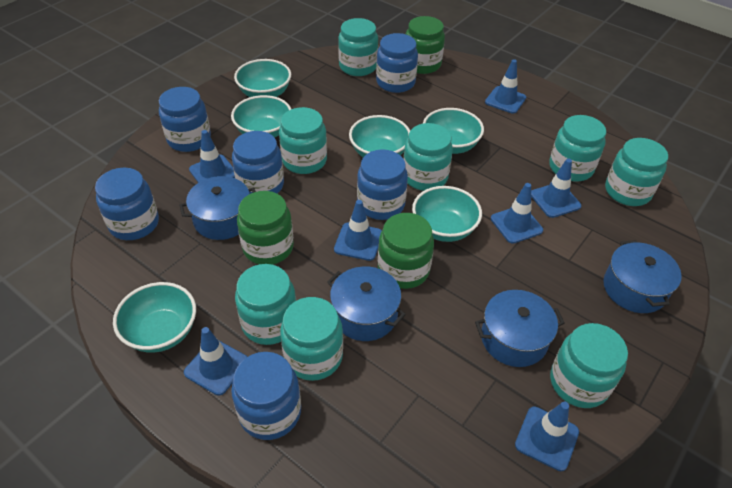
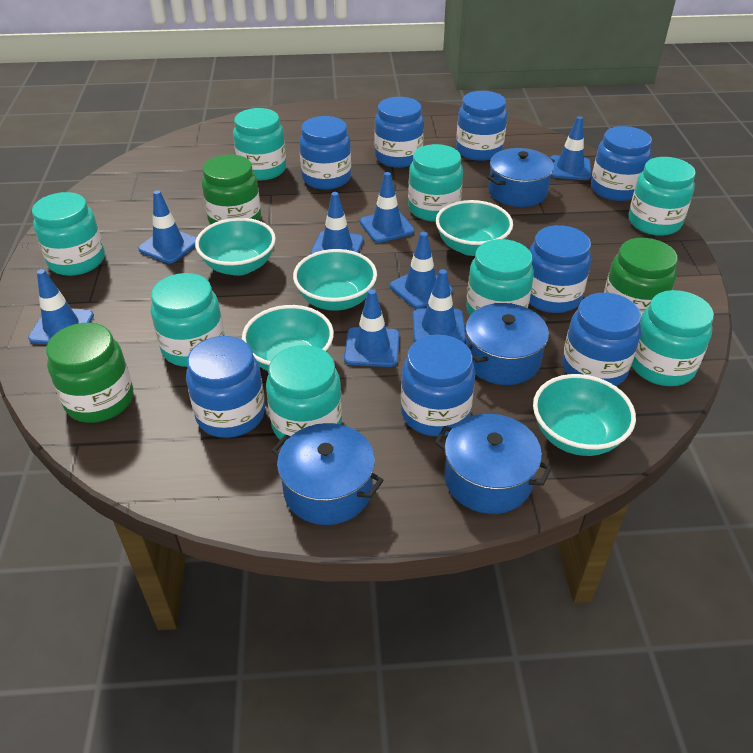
blue jar: 6 -> 8
blue traffic cone: 7 -> 8
turquoise bowl: 6 -> 5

+++++

YOUR OBJECTIVE
Set down all the data again exactly as above, pictures excluded.

ANSWER SPACE
blue jar: 6 -> 8
blue traffic cone: 7 -> 8
turquoise bowl: 6 -> 5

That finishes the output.